Output the whole listing exactly, with no pictures.

> COLLECTED DATA:
================================
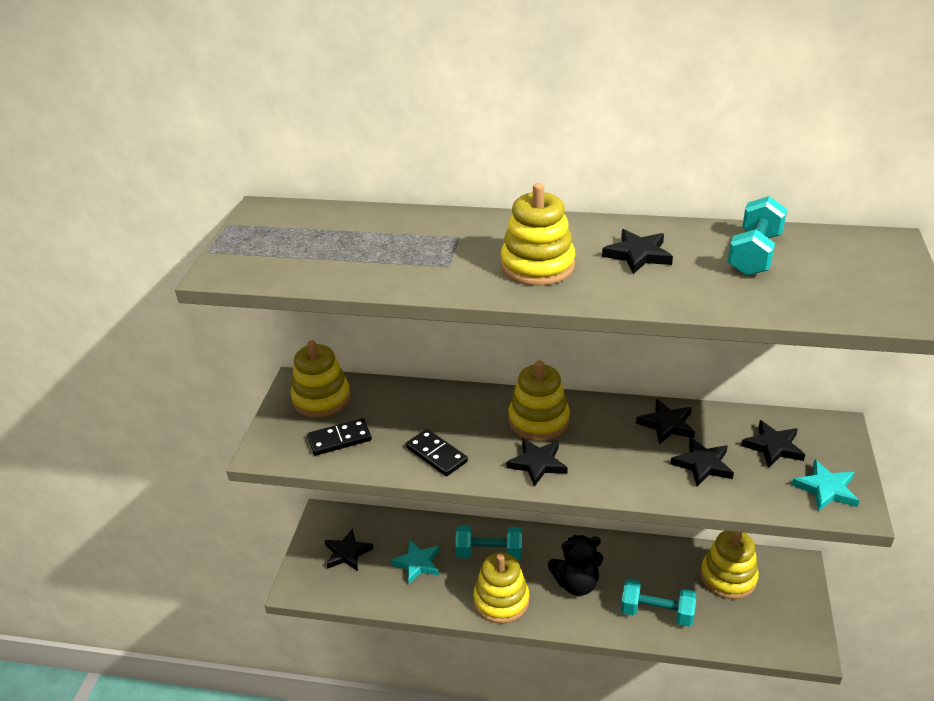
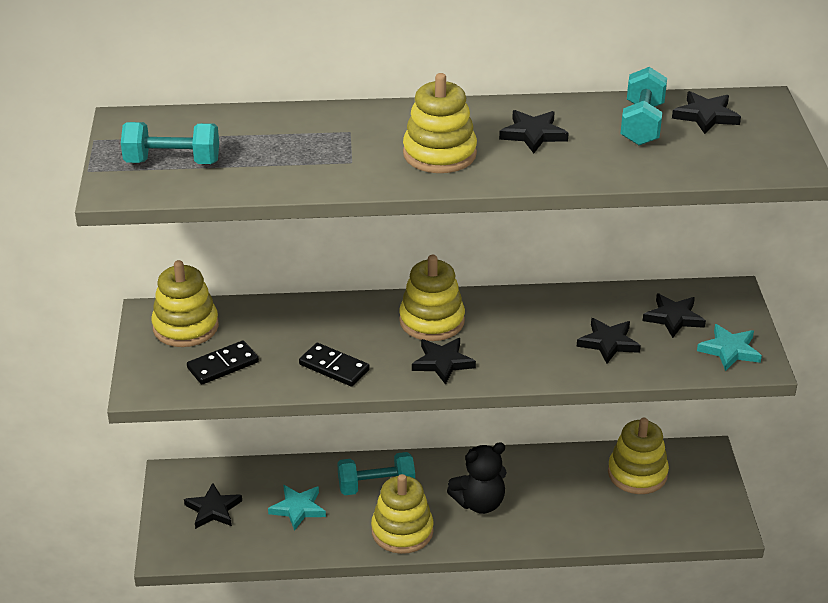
camera: 15 degrees left, 0 degrees up
(656, 613) = (570, 518): turquoise dumbbell -> turquoise dumbbell (172, 162)
(667, 424) = (565, 309): black star -> black star (706, 116)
================================
> PROBLEM SOLUTION:
camera: 15 degrees left, 0 degrees up
(656, 613) = (570, 518): turquoise dumbbell -> turquoise dumbbell (172, 162)
(667, 424) = (565, 309): black star -> black star (706, 116)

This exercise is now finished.